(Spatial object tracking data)
━━━
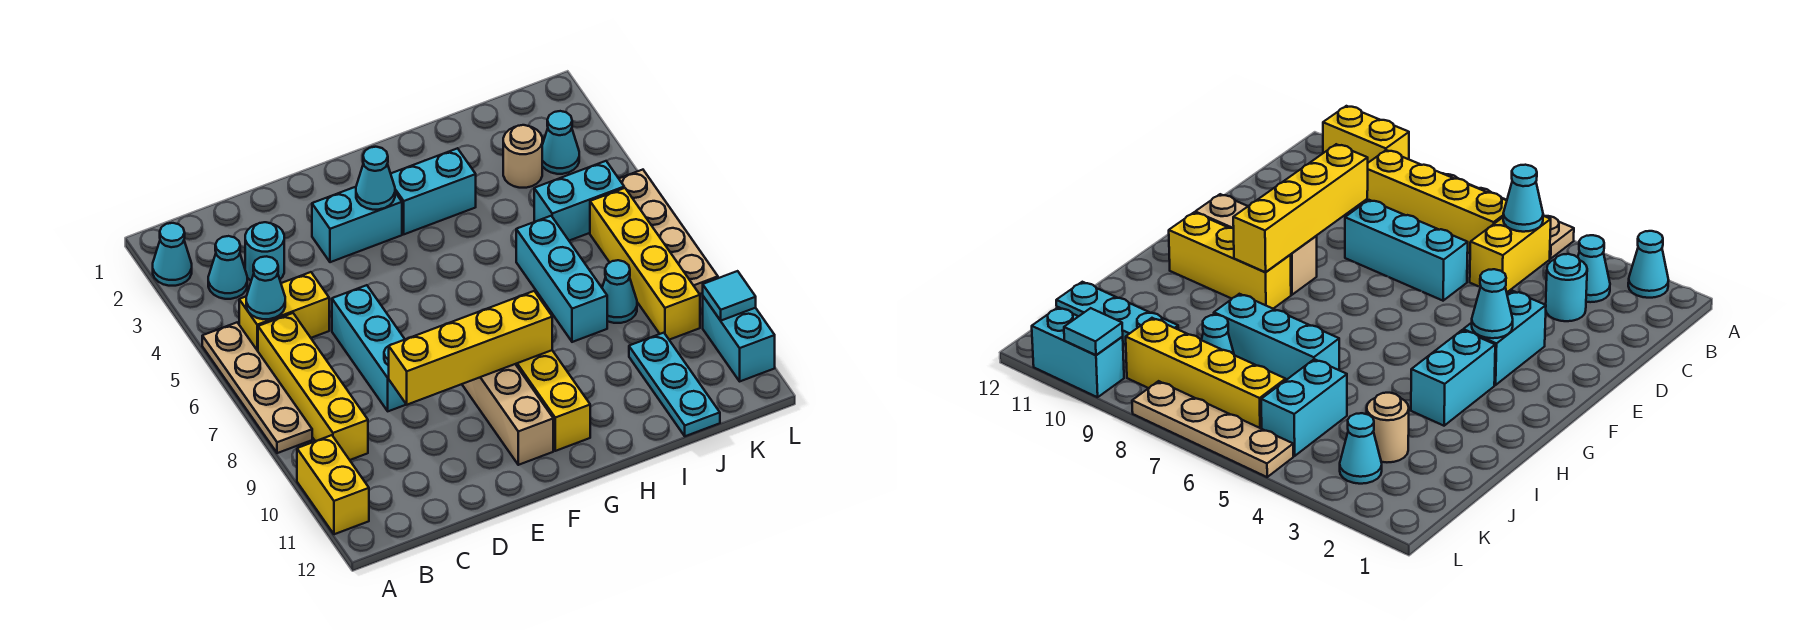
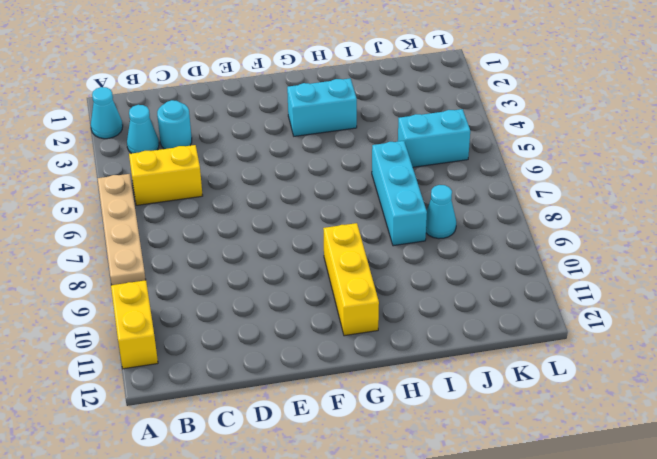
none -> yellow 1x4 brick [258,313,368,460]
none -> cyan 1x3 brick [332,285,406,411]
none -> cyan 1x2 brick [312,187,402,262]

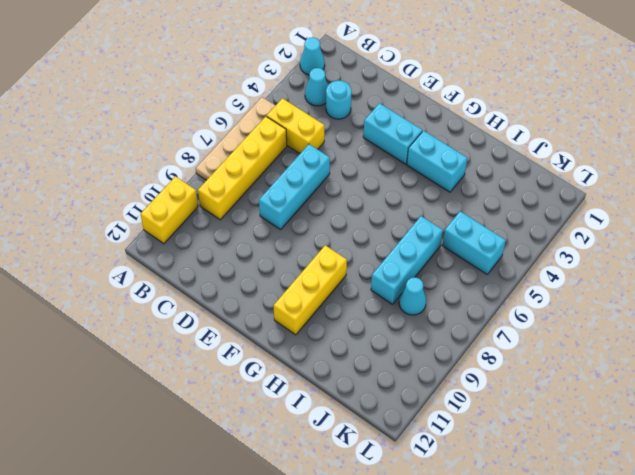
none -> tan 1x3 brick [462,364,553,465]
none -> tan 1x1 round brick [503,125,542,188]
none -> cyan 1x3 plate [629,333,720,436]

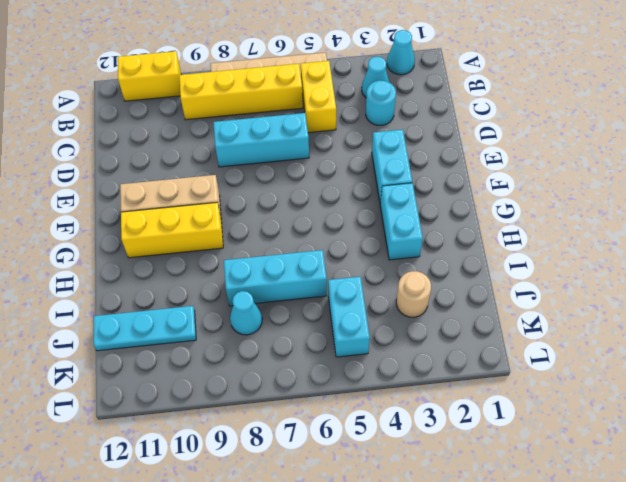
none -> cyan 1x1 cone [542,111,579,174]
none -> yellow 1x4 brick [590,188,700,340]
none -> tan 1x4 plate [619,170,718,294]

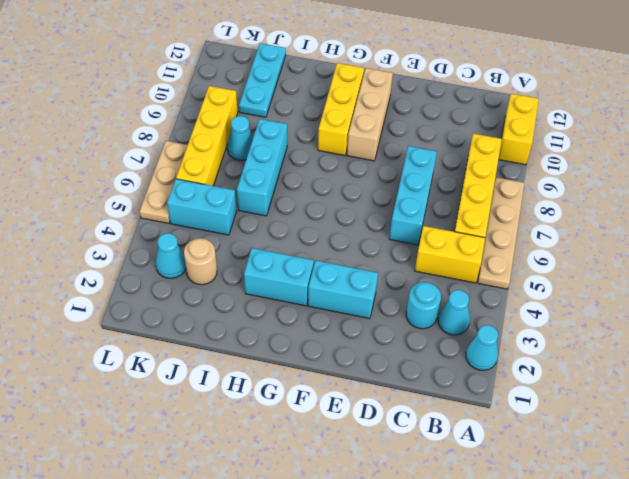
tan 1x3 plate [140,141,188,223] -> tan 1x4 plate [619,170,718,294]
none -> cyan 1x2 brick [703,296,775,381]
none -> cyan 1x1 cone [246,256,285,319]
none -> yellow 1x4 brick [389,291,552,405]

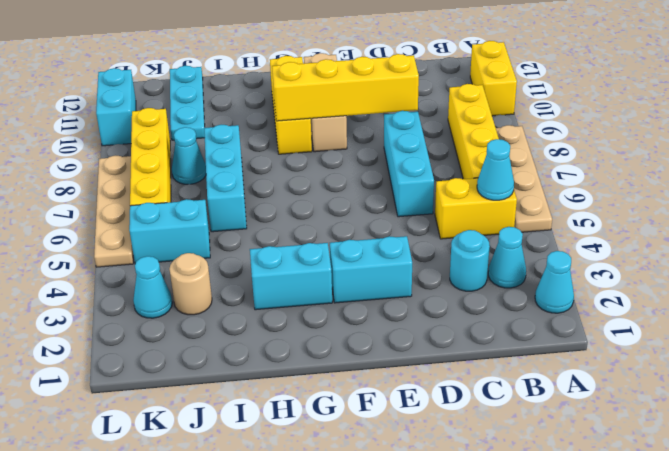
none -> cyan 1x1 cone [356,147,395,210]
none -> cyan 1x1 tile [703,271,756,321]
━━━
WORK INSTRUCTIONS | Produce an exact reprint of the entries, dropping the images.

WRITTEN ANSWER |
none -> yellow 1x4 brick [258,313,368,460]
none -> cyan 1x3 brick [332,285,406,411]
none -> cyan 1x2 brick [312,187,402,262]

none -> tan 1x3 brick [462,364,553,465]
none -> tan 1x1 round brick [503,125,542,188]
none -> cyan 1x3 plate [629,333,720,436]

none -> cyan 1x1 cone [542,111,579,174]
none -> yellow 1x4 brick [590,188,700,340]
none -> tan 1x4 plate [619,170,718,294]

tan 1x3 plate [140,141,188,223] -> tan 1x4 plate [619,170,718,294]
none -> cyan 1x2 brick [703,296,775,381]
none -> cyan 1x1 cone [246,256,285,319]
none -> yellow 1x4 brick [389,291,552,405]

none -> cyan 1x1 cone [356,147,395,210]
none -> cyan 1x1 tile [703,271,756,321]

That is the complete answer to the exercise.